Instructions to follow:
In the material below, the required lines run from the one containing "R6: 4.3k (+12V, W16) -> 4.3k (W12, W16)" through the one containing "S1: button (W12, W16) -> button (GND, W16)". Copy those lines exactly, ends included, and nothing else.
----------------
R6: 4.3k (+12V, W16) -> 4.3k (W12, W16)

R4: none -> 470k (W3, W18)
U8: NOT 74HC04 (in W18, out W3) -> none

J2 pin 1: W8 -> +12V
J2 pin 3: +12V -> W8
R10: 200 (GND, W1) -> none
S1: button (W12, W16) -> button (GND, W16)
----------------
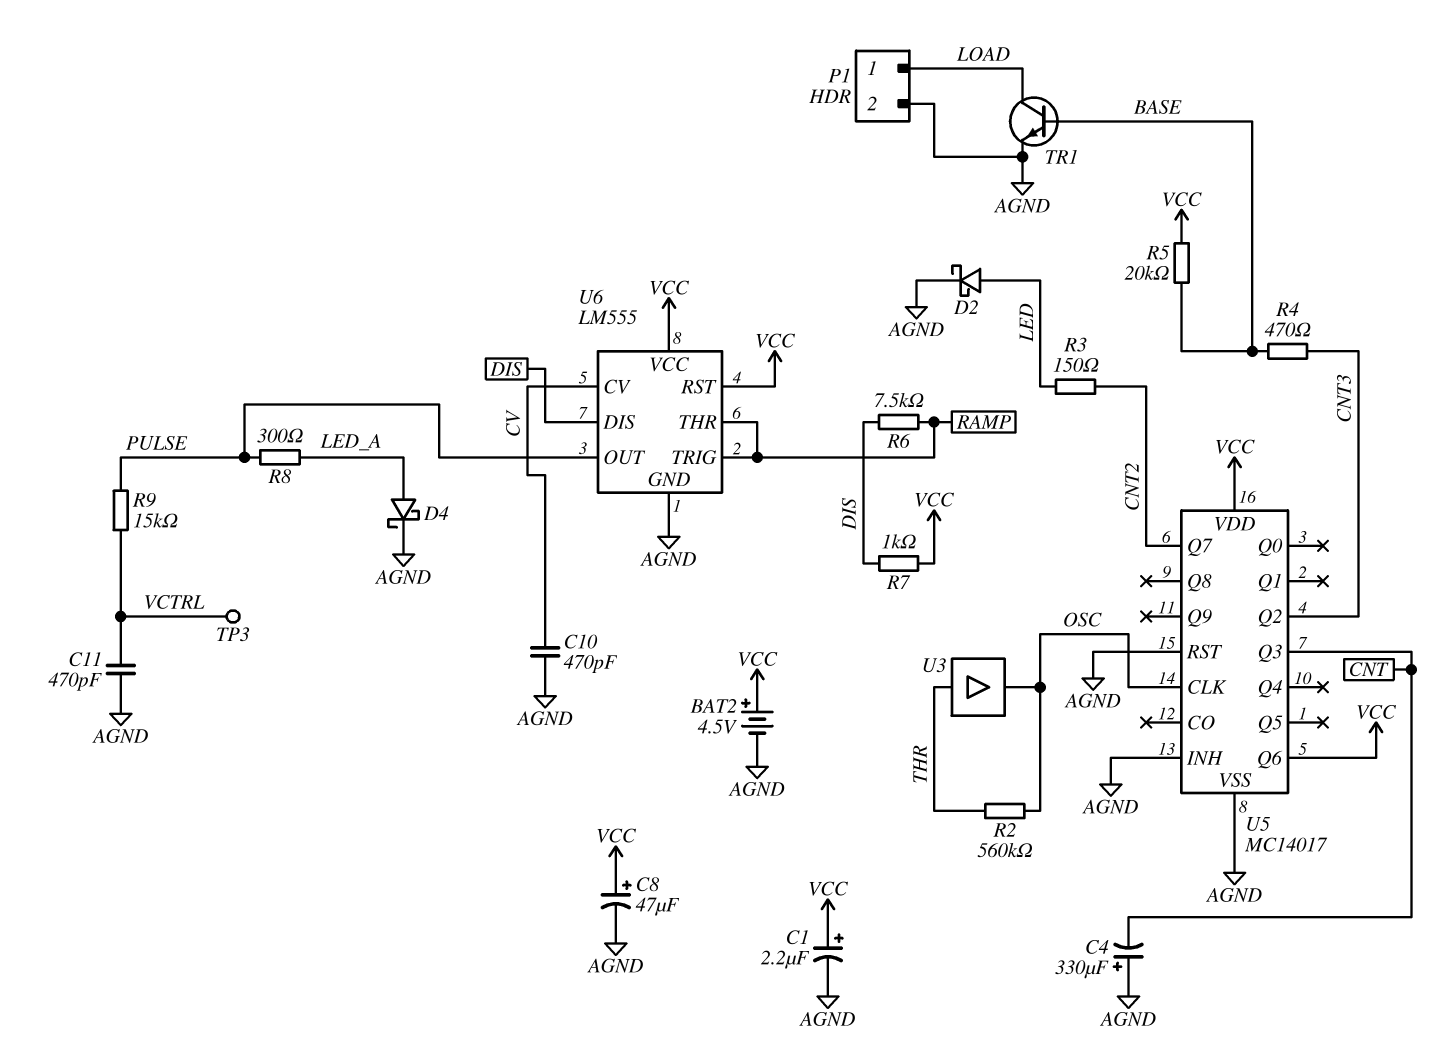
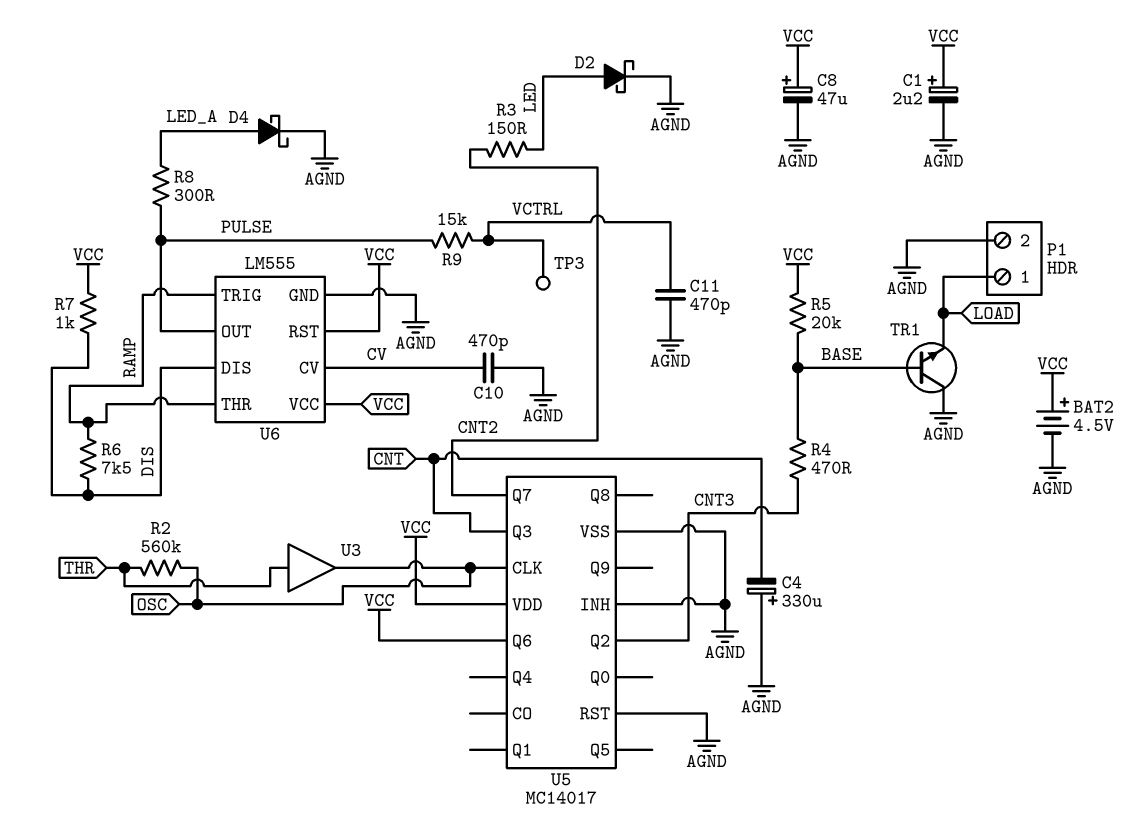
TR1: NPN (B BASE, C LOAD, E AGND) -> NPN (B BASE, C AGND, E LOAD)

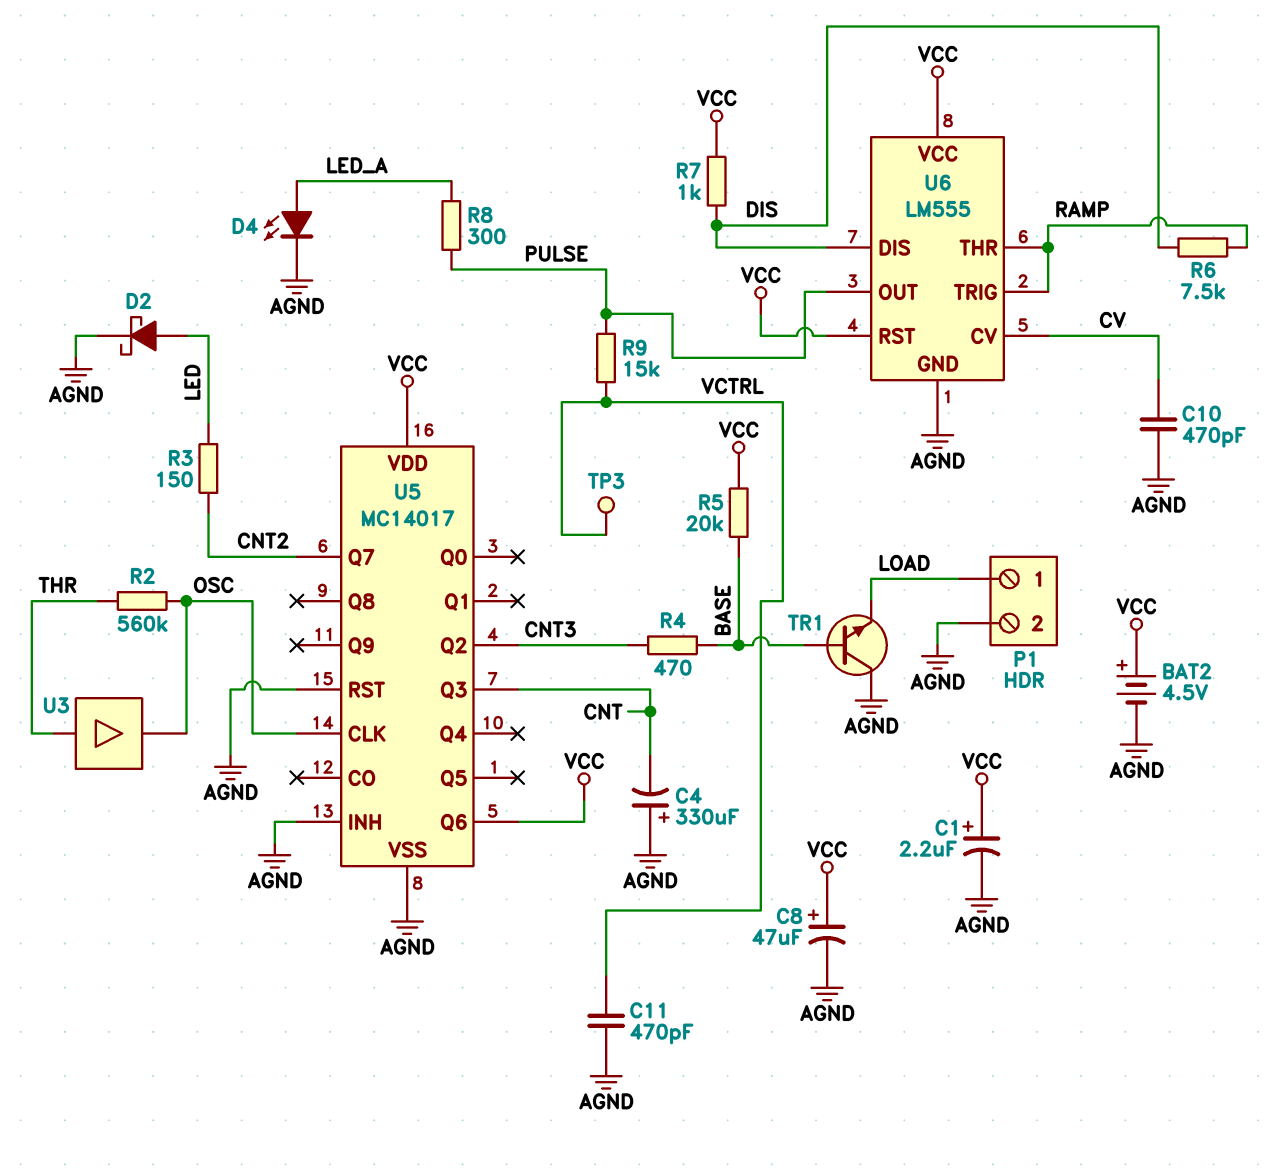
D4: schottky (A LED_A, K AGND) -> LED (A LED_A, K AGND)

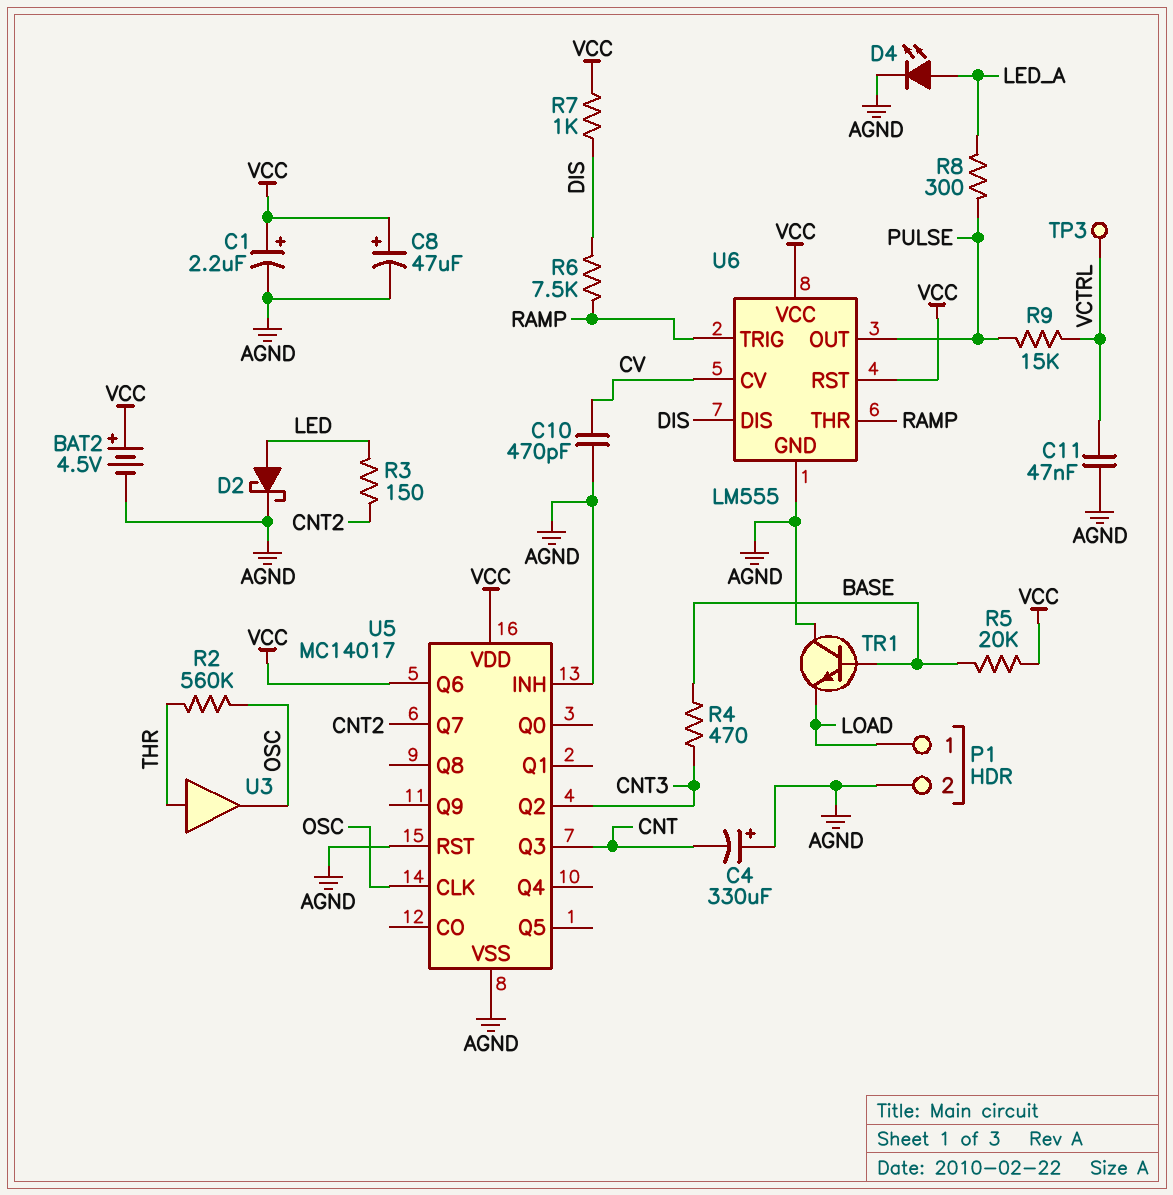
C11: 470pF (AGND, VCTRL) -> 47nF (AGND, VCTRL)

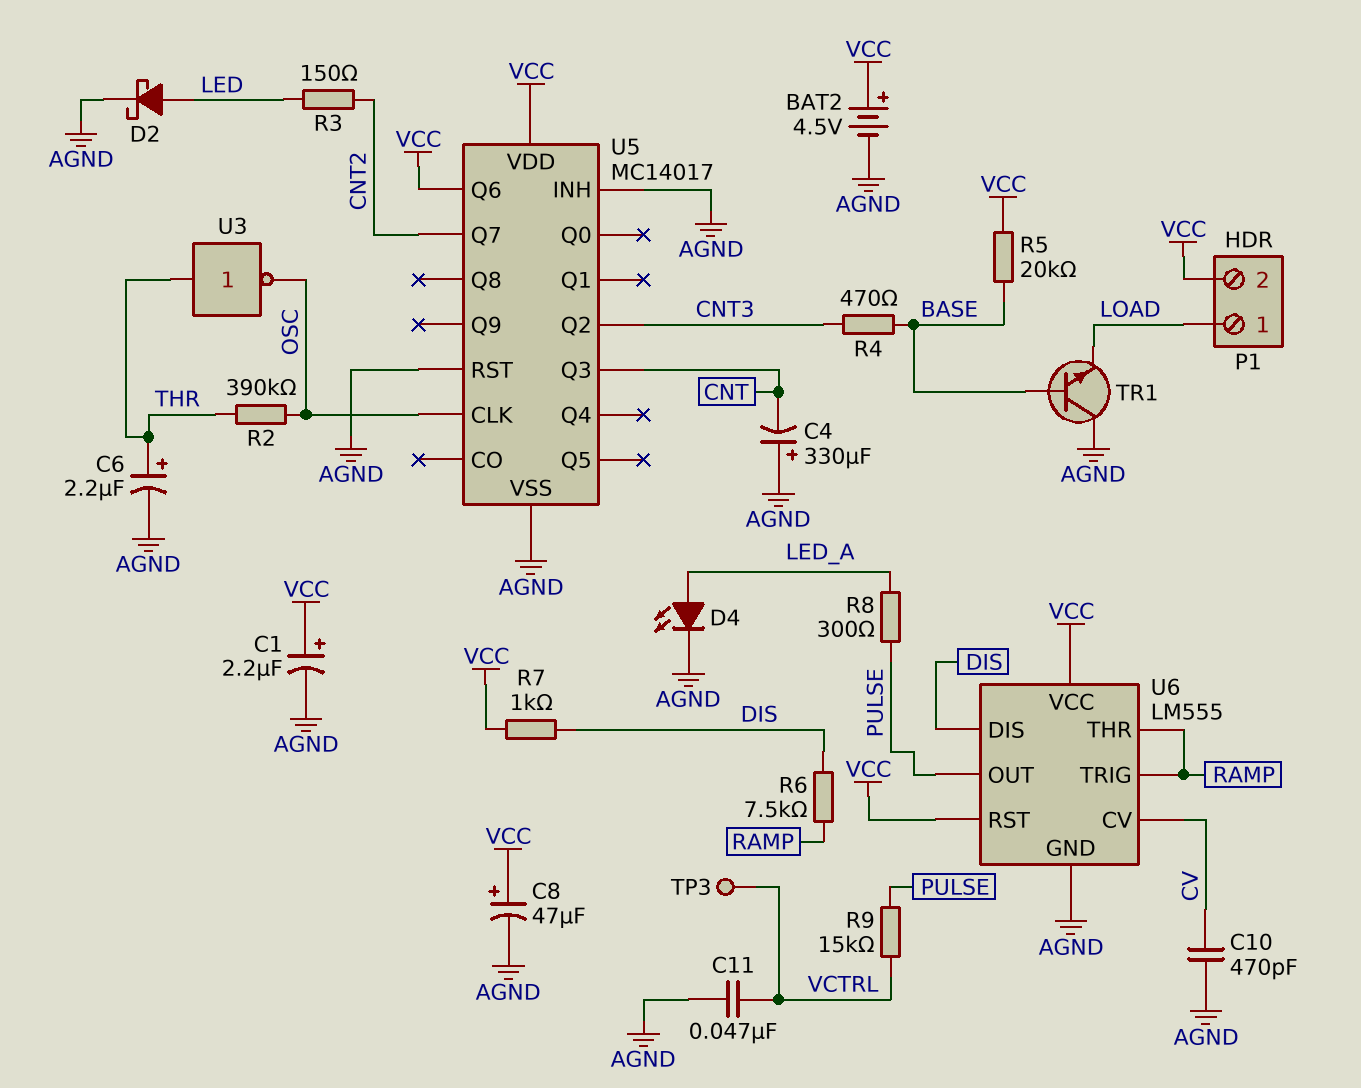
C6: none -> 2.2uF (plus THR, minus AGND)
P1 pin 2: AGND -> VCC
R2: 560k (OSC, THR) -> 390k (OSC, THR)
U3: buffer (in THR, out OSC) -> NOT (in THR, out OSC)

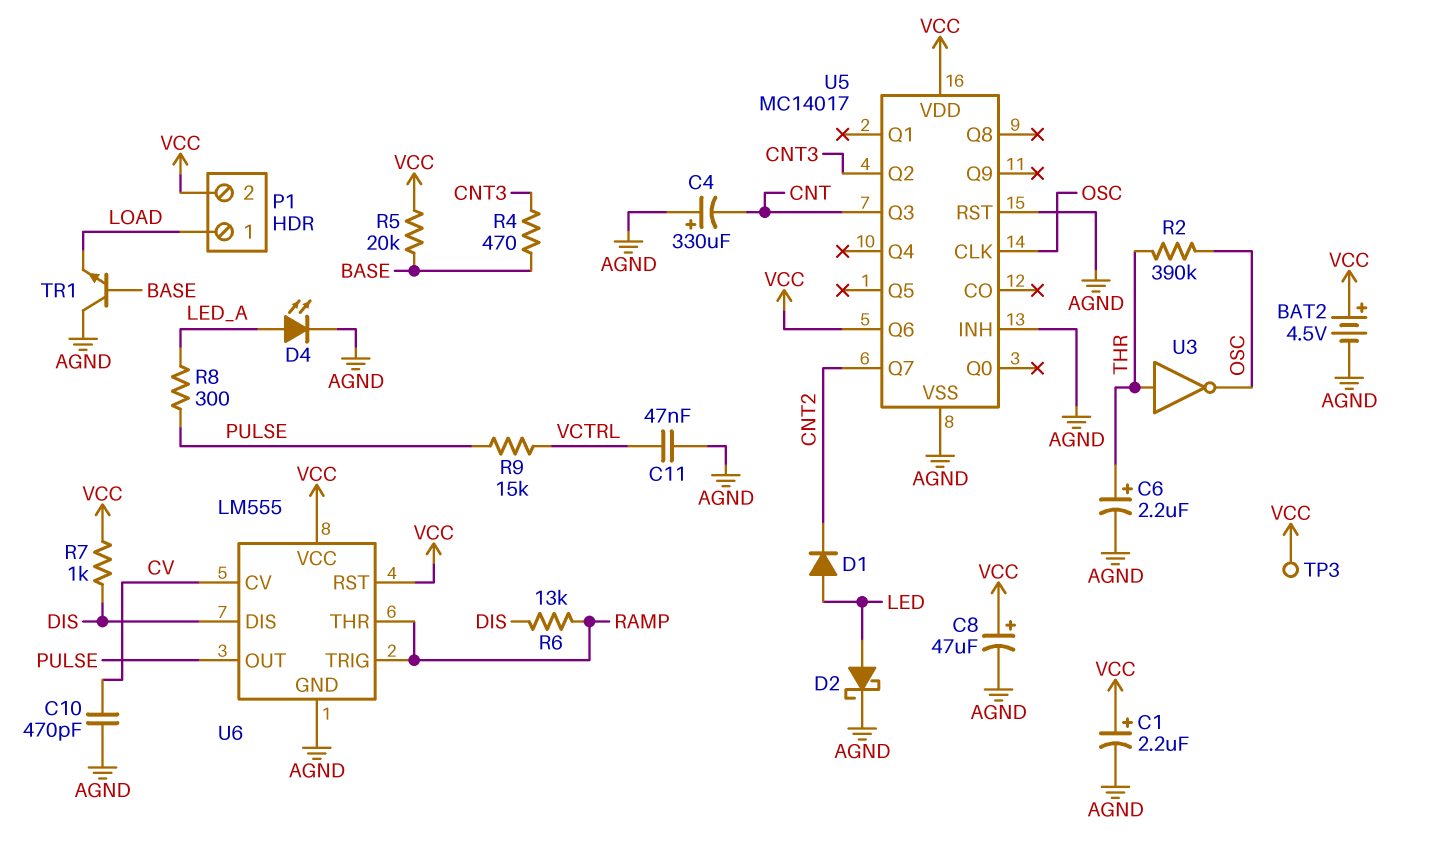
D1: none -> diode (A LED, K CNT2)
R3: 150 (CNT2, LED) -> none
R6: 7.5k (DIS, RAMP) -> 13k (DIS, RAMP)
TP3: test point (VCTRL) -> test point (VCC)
----------------
Solution to this exercise:
R6: 4.3k (+12V, W16) -> 4.3k (W12, W16)

R4: none -> 470k (W3, W18)
U8: NOT 74HC04 (in W18, out W3) -> none

J2 pin 1: W8 -> +12V
J2 pin 3: +12V -> W8
R10: 200 (GND, W1) -> none
S1: button (W12, W16) -> button (GND, W16)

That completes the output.